Copying rule for the data below: take the line containing "Enumerate all objects" and every line after it to the end, exactly, and drop all pictures.

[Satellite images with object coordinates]
○ ○ ○ ○ ○ ○ ○
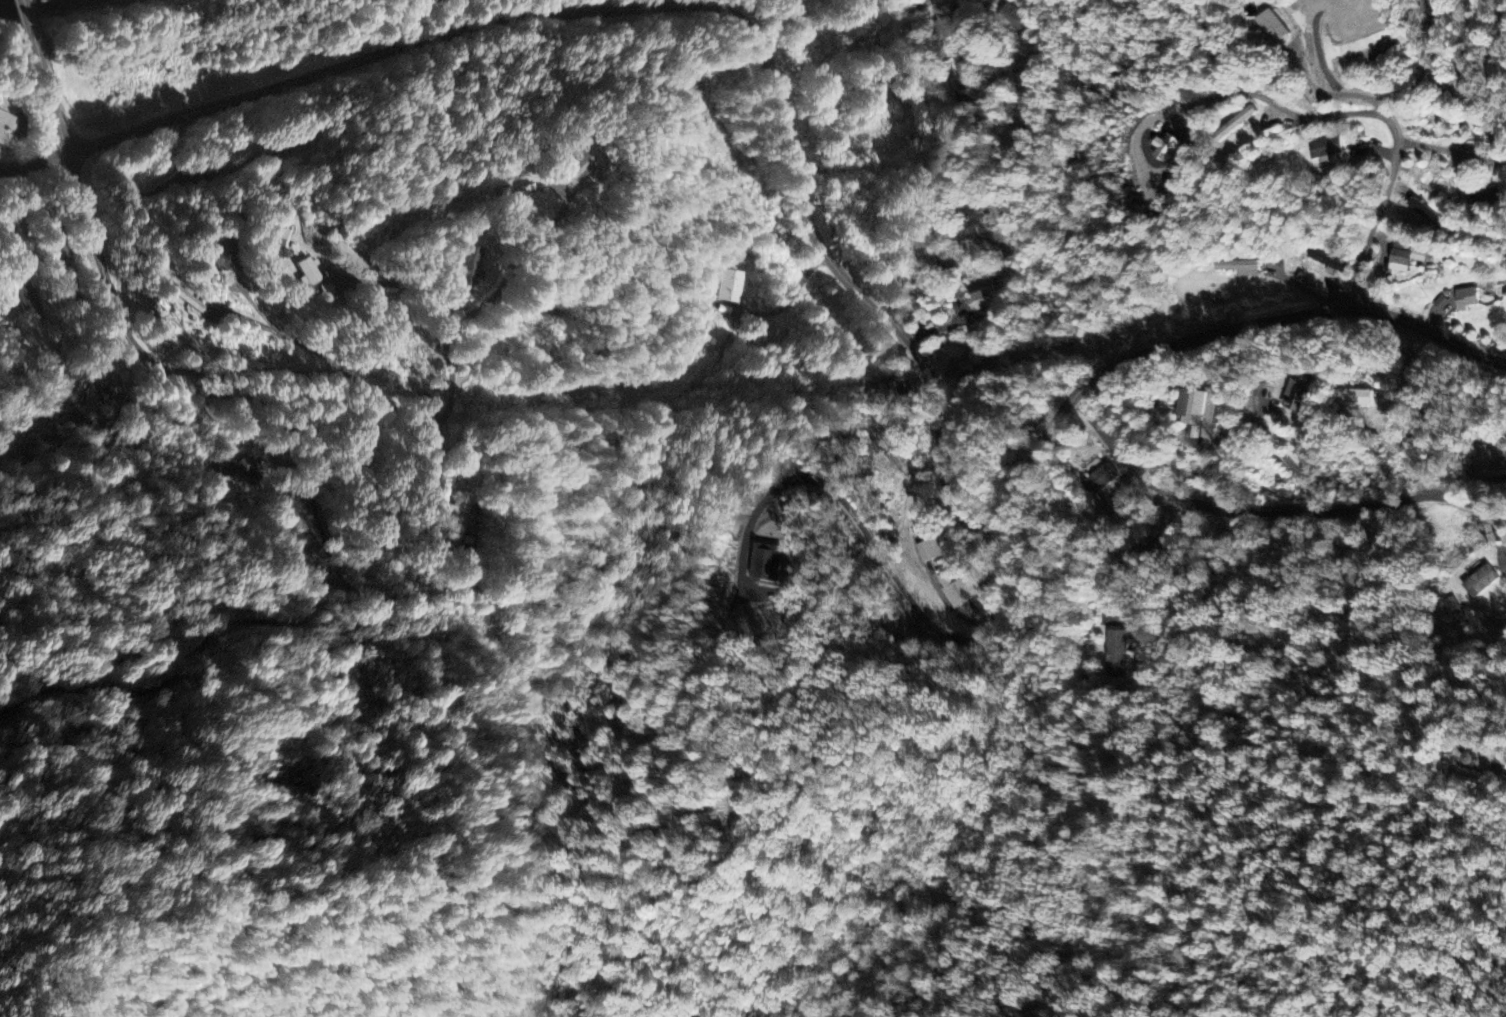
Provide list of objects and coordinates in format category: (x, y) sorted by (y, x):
road: (2, 0)
building: (1424, 7)
building: (1011, 18)
building: (941, 20)
building: (1267, 26)
road: (34, 37)
building: (963, 71)
building: (3, 124)
building: (1232, 124)
road: (939, 140)
building: (1160, 148)
building: (1324, 148)
building: (237, 164)
road: (37, 165)
road: (1393, 165)
building: (577, 169)
building: (1483, 198)
road: (817, 223)
building: (275, 238)
building: (277, 254)
building: (222, 256)
building: (1403, 257)
building: (1326, 262)
road: (517, 266)
building: (469, 267)
building: (1237, 268)
building: (303, 273)
road: (109, 276)
building: (729, 288)
building: (1463, 299)
building: (187, 301)
building: (982, 302)
building: (29, 304)
road: (368, 386)
building: (1292, 394)
building: (1351, 398)
building: (1188, 407)
road: (133, 428)
building: (238, 472)
building: (1098, 480)
road: (1268, 511)
building: (456, 519)
building: (927, 551)
building: (763, 562)
building: (1478, 582)
building: (953, 589)
building: (1116, 656)

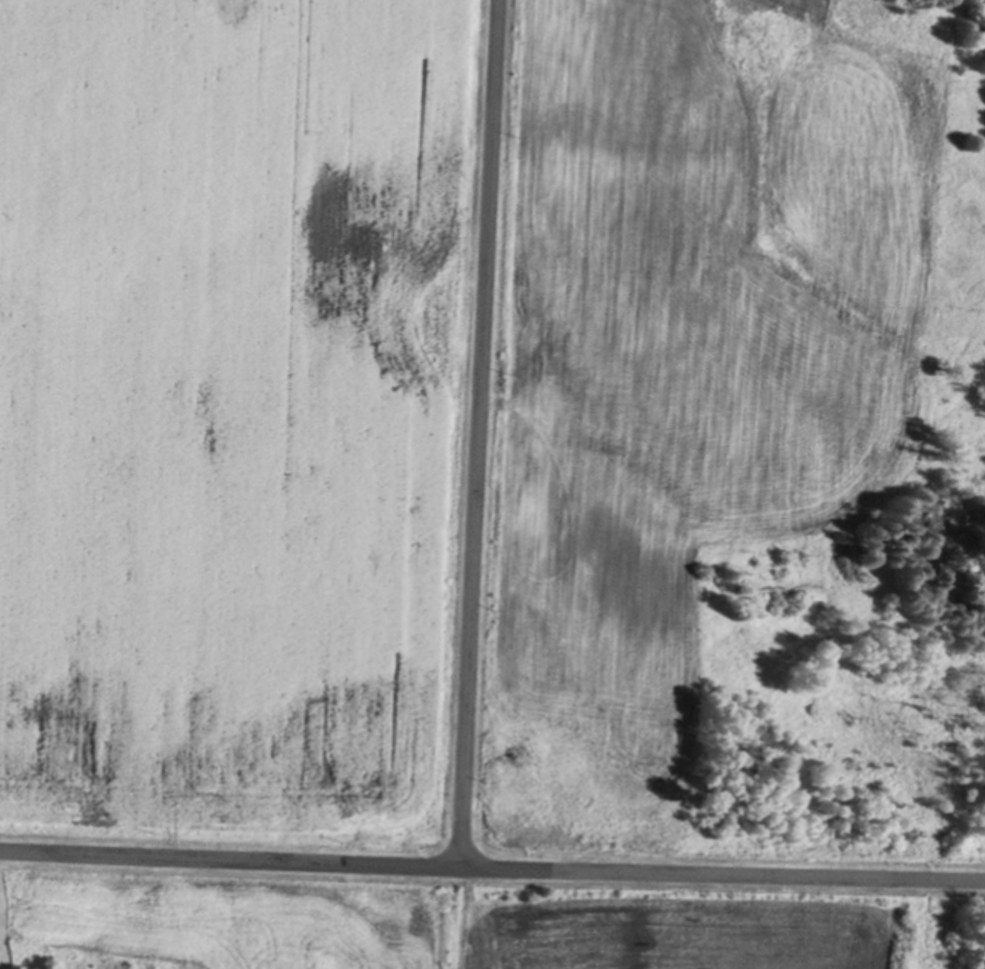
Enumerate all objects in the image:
road: (479, 432)
road: (492, 865)

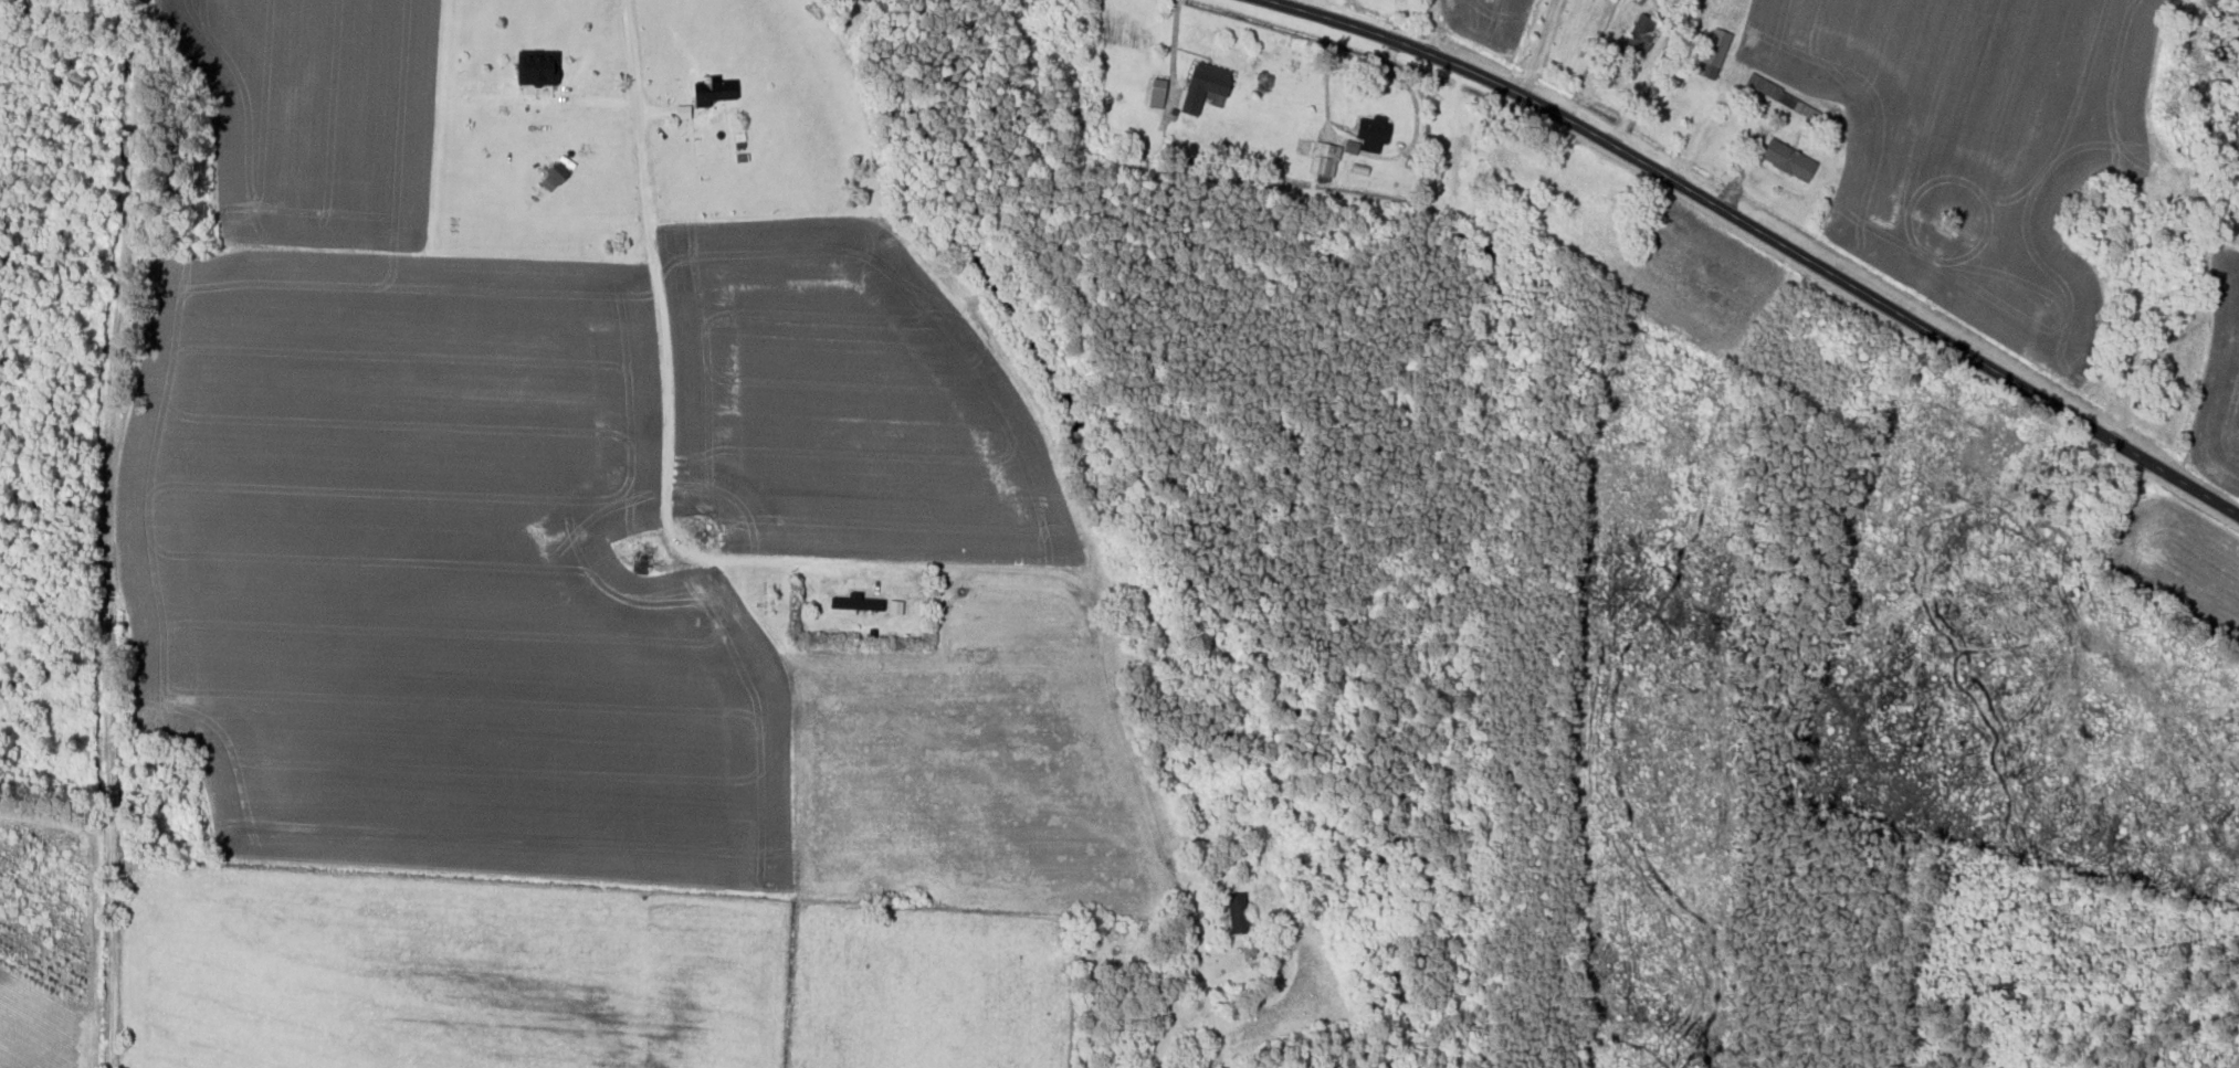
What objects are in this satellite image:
building: (1642, 35)
building: (1714, 54)
building: (539, 68)
building: (1206, 86)
building: (716, 92)
building: (1158, 94)
building: (1375, 134)
building: (1325, 160)
building: (1789, 162)
building: (552, 181)
road: (1764, 234)
road: (77, 536)
building: (647, 559)
road: (998, 651)
building: (1239, 914)
building: (1087, 923)
building: (1250, 948)
building: (1148, 1046)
○ ○ ○ ○ ○ ○ ○
• _WRITTEN REPLY_
Enumerate all objects in the image:
road: (479, 432)
road: (492, 865)

What objects are in this satellite image:
building: (1642, 35)
building: (1714, 54)
building: (539, 68)
building: (1206, 86)
building: (716, 92)
building: (1158, 94)
building: (1375, 134)
building: (1325, 160)
building: (1789, 162)
building: (552, 181)
road: (1764, 234)
road: (77, 536)
building: (647, 559)
road: (998, 651)
building: (1239, 914)
building: (1087, 923)
building: (1250, 948)
building: (1148, 1046)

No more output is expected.